AIM>
Convert the listing, from its first line through the line containing "g8[ a8] c'4-.", inclusive, into a JSON array of strings with one string per line and no blank lines. Omit the picture.

STORED RECORDS>
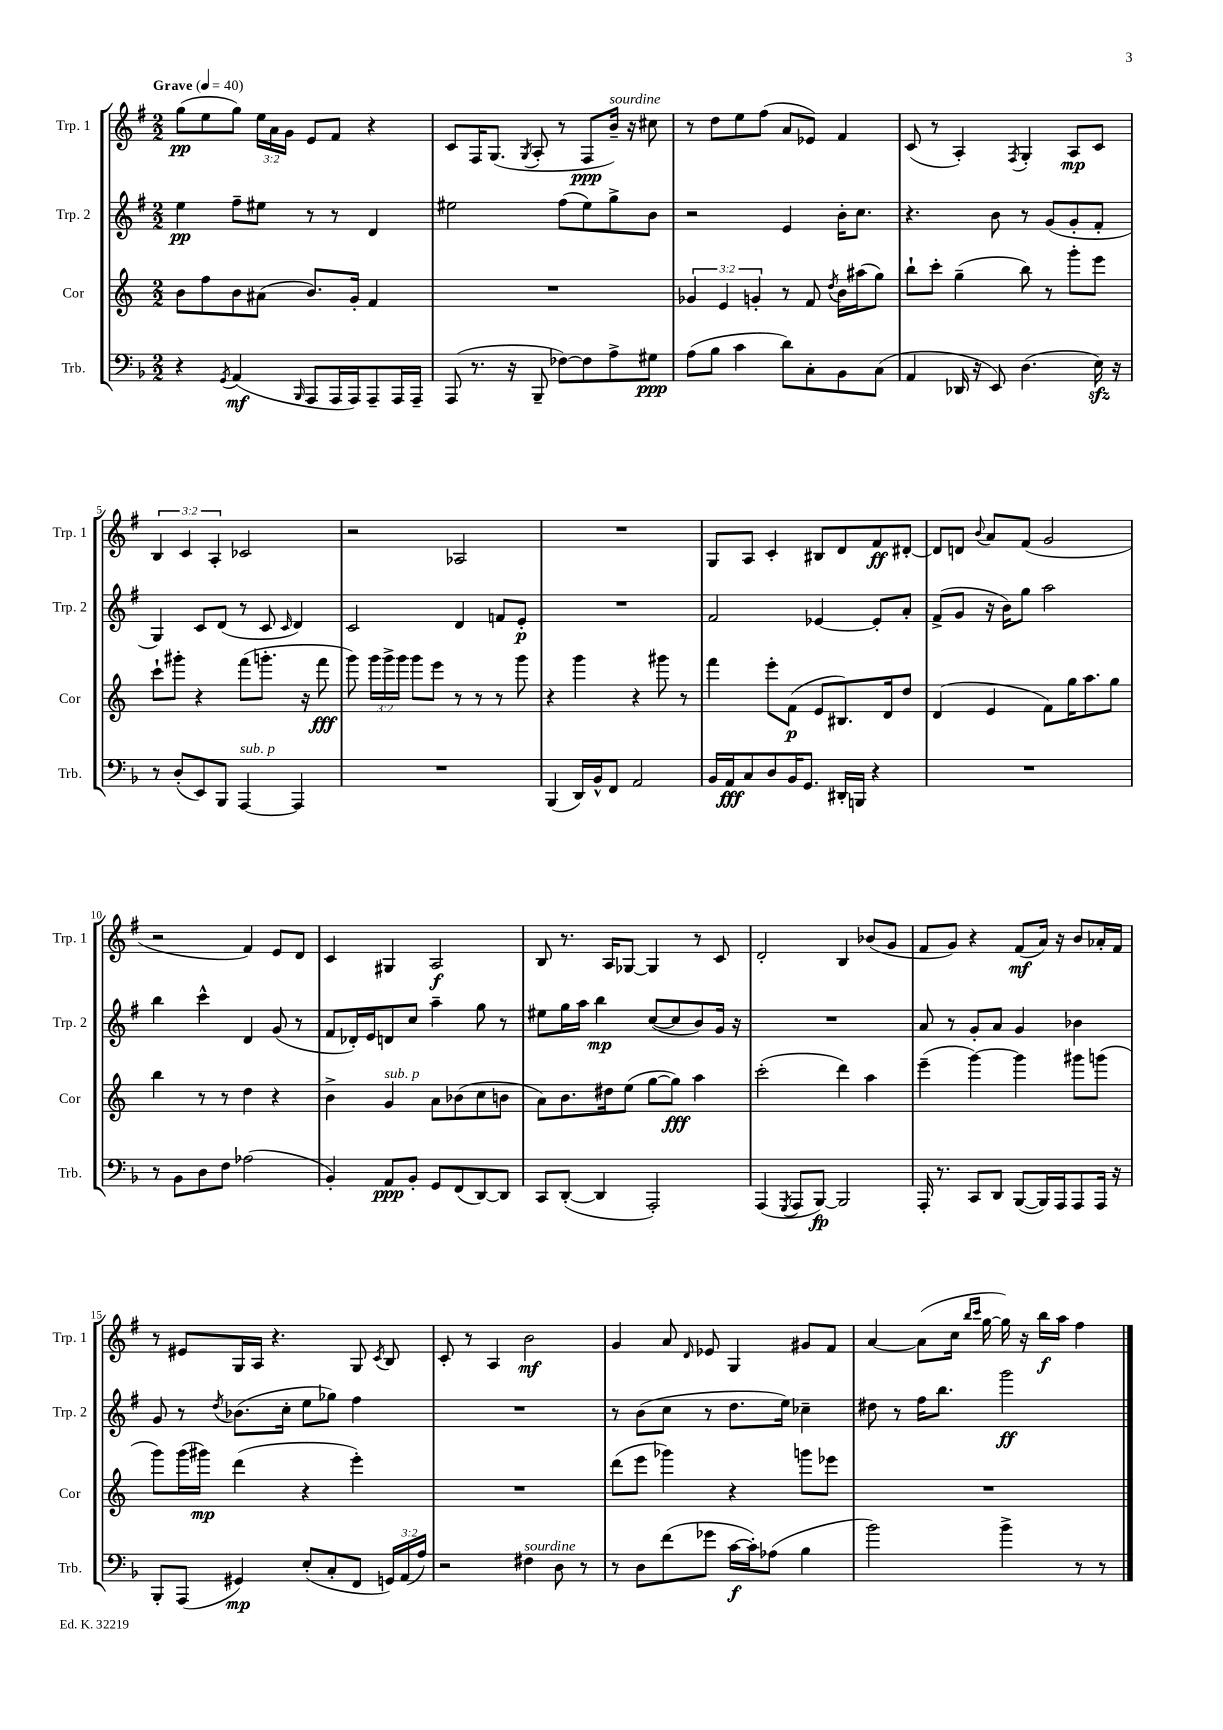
<<
\new StaffGroup <<
\new Staff = "s0" \with { instrumentName = "Trp. 1" shortInstrumentName = "Trp. 1" } {
    \clef treble \key g \major \numericTimeSignature \time 2/2 \override Staff.TupletNumber.text = #tuplet-number::calc-fraction-text \tempo "Grave" 4 = 40
    \autoBeamOff g''8[\pp( e''8 g''8]) \tuplet 3/2 { e''16[ a'16 g'16] } e'8[ fis'8] r4 |
    c'8[ fis16 g8.]( \acciaccatura { g8 } a8-. r8 fis8[\ppp b'16]--^\markup { \italic "sourdine" }) r16 cis''8 |
    r8 d''8[ e''8 fis''8]( a'8[ ees'8]) fis'4 |
    c'8( r8 a4-.) \acciaccatura { fis8 } g4-. a8[\mp c'8] |
    \tuplet 3/2 { b4 c'4 a4-. } ces'2 |
    r2 aes2 |
    R1 |
    g8[ a8] c'4-. bis8[ d'8 fis'8\ff dis'8]~-. |
    dis'8[ d'8] \appoggiatura { b'8 } a'8[ fis'8]( g'2 |
    r2 fis'4) e'8[ d'8] |
    c'4 gis4 a2\f |
    b8 r8. a16[ ges8]~ ges4 r8 c'8 |
    d'2-. b4 bes'8[( g'8] |
    fis'8[ g'8]) r4 fis'8[\mf( a'16]) r16 b'8[ aes'16-. fis'16] |
    r8 eis'8[ g16 a16] r4. g8 \acciaccatura { c'8 } b8 |
    c'8-. r8 a4 b'2\mf |
    g'4 a'8 \grace { d'16 } ees'8 g4 gis'8[ fis'8] |
    a'4~ a'8[( c''16] \grace { b''16[ c'''16] } g''16~ g''16) r16 b''16[\f a''16] fis''4 \bar "|." |
}
\new Staff = "s1" \with { instrumentName = "Trp. 2" shortInstrumentName = "Trp. 2" } {
    \clef treble \key g \major \numericTimeSignature \time 2/2
    \autoBeamOff e''4\pp fis''8[-- eis''8] r8 r8 d'4 |
    eis''2 fis''8[( eis''8) g''8-> b'8] |
    r2 e'4 b'16[-. c''8.] |
    r4. b'8 r8 g'8[( g'8-. fis'8]-. |
    g4) c'8[ d'8]( r8 c'8 \grace { c'16 } d'4) |
    c'2 d'4 f'8[ e'8]-.\p |
    R1 |
    fis'2 ees'4~ ees'8[-. a'8]-. |
    fis'8[->( g'8] r16 b'16[) g''8] a''2 |
    b''4 c'''4-^ d'4 g'8( r8 |
    fis'8[ des'16-.) e'16 d'8 c''8] a''4-- g''8 r8 |
    eis''8[ g''16 a''16] b''4\mp c''8[~( c''8 b'8) g'16] r16 |
    R1 |
    a'8 r8 g'8[-. a'8] g'4 bes'4 |
    g'8 r8 \acciaccatura { d''8 } bes'8.[( c''16]-. e''8[ ges''8]) fis''4 |
    R1 |
    r8 b'8[( c''8] r8 d''8.[ e''16]) ces''4-- |
    dis''8 r8 fis''16[ b''8.] g'''2\ff \bar "|." |
}
\new Staff = "s2" \with { instrumentName = "Cor" shortInstrumentName = "Cor" } {
    \clef treble \key c \major \numericTimeSignature \time 2/2 \override Staff.TupletNumber.text = #tuplet-number::calc-fraction-text
    \autoBeamOff b'8[ f''8 b'8 ais'8]( b'8.[) g'16]-. f'4 |
    R1 |
    \tuplet 3/2 { ges'4 e'4 g'4-. } r8 f'8 \acciaccatura { d''8 } b'16[ ais''16( g''8]) |
    b''8[-! c'''8]-. g''4--( b''8) r8 g'''8[-. e'''8] |
    c'''8[-! gis'''8]-. r4 f'''8[( g'''8.]-. r16 f'''8\fff |
    g'''8) \tuplet 3/2 { g'''16[ g'''16-> g'''16] } g'''8[ e'''8] r8 r8 r8 g'''8 |
    r4 g'''4 r4 gis'''8 r8 |
    f'''4 e'''8[-. f'8]\p( e'8[ bis8.) d'16 d''8] |
    d'4( e'4 f'8[) g''16 a''8. g''8] |
    b''4 r8 r8 d''4 r4 |
    b'4-> g'4^\markup { \italic "sub. p" } a'8[ bes'8( c''8 b'8] |
    a'8[) b'8. dis''16 e''8]( g''8[~ g''8]\fff) a''4 |
    c'''2-.( d'''4) a''4 |
    e'''4--( g'''4~) g'''4 gis'''8[ g'''8]( |
    g'''8[) g'''16( gis'''16]\mp) d'''4( r4 e'''4-.) |
    R1 |
    d'''8[( e'''8] ges'''4) r4 g'''8[ ees'''8] |
    R1 \bar "|." |
}
\new Staff = "s3" \with { instrumentName = "Trb." shortInstrumentName = "Trb." } {
    \clef bass \key f \major \numericTimeSignature \time 2/2 \override Staff.TupletNumber.text = #tuplet-number::calc-fraction-text
    \autoBeamOff r4 \acciaccatura { g,8 } a,4\mf( \grace { bes,,16 } a,,8[ a,,16 a,,16) a,,8-- a,,16 a,,16]-- |
    a,,8( r8. r16 bes,,8-- fes8[~) fes8 a8-> gis8]\ppp |
    a8[( bes8] c'4 d'8[) c8-. bes,8 c8]( |
    a,4 des,16 r16 e,8) d4.( e16\sfz) r16 |
    r8 d8[-.( e,8) bes,,8] a,,4~^\markup { \italic "sub. p" } a,,4 |
    R1 |
    bes,,4( d,16[) bes,16-^ f,8] a,2 |
    bes,16[ a,16\fff c8 d8 bes,16 g,8.] dis,16[-. b,,16] r4 |
    R1 |
    r8 bes,8[ d8 f8] aes2( |
    bes,4-.) a,8[\ppp bes,8]-. g,8[ f,8( d,8~) d,8] |
    c,8[ d,8]~-.( d,4 a,,2-.) |
    a,,4( \acciaccatura { g,,8 } a,,8[ bes,,8]~\fp) bes,,2 |
    a,,16-. r8. c,8[ d,8] bes,,8[~( bes,,16) a,,16 a,,8 a,,16] r16 |
    bes,,8[-. a,,8]( gis,4\mp) e8[-.( c8-. f,8] \tuplet 3/2 { g,16[) a,16( a16]) } |
    r2 fis4^\markup { \italic "sourdine" } d8 r8 |
    r8 d8[ f'8( ges'8] c'16[~\f c'16-.) aes8]( bes4 |
    bes'2) bes'4-> r8 r8 \bar "|." |
}
>>
>>
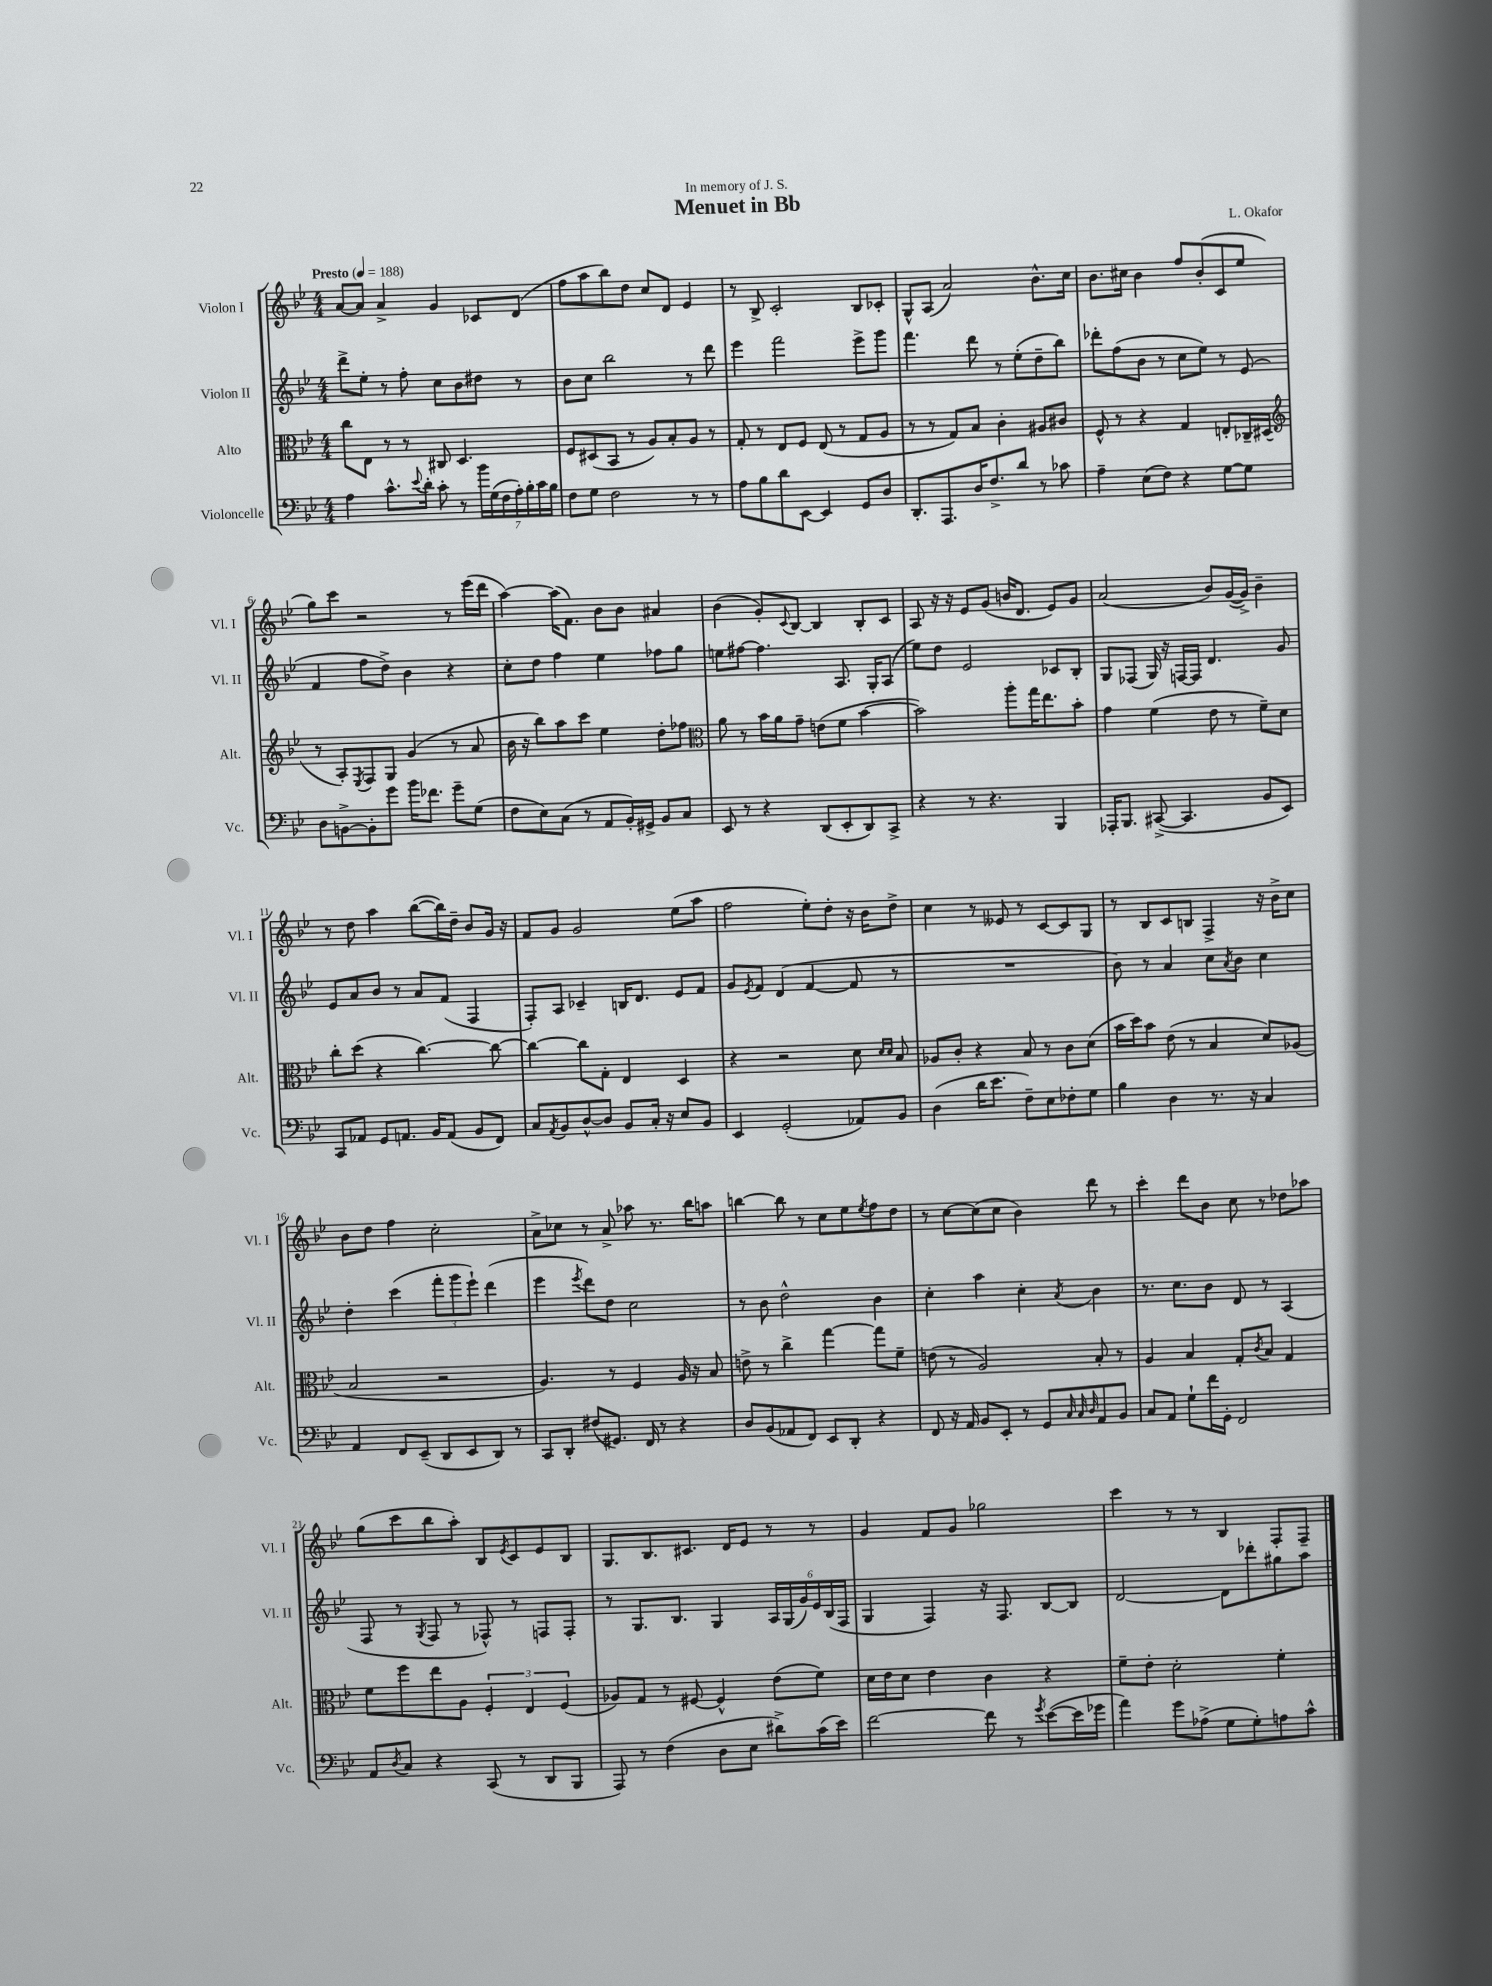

FULL OUTPUT>
[
  "<<",
  "\\new StaffGroup <<",
  "\\new Staff = \"s0\" \\with { instrumentName = \"Trp. 1\" shortInstrumentName = \"Trp. 1\" } {",
  "    \\clef treble \\key g \\major \\numericTimeSignature \\time 2/2 \\override Staff.TupletNumber.text = #tuplet-number::calc-fraction-text \\tempo \"Grave\" 4 = 40",
  "    \\autoBeamOff g''8[\\pp( e''8 g''8]) \\tuplet 3/2 { e''16[ a'16 g'16] } e'8[ fis'8] r4 |",
  "    c'8[ fis16 g8.]( \\acciaccatura { g8 } a8-. r8 fis8[\\ppp b'16]--^\\markup { \\italic \"sourdine\" }) r16 cis''8 |",
  "    r8 d''8[ e''8 fis''8]( a'8[ ees'8]) fis'4 |",
  "    c'8( r8 a4-.) \\acciaccatura { fis8 } g4-. a8[\\mp c'8] |",
  "    \\tuplet 3/2 { b4 c'4 a4-. } ces'2 |",
  "    r2 aes2 |",
  "    R1 |",
  "    g8[ a8] c'4-. bis8[ d'8 fis'8\\ff dis'8]~-. |"
]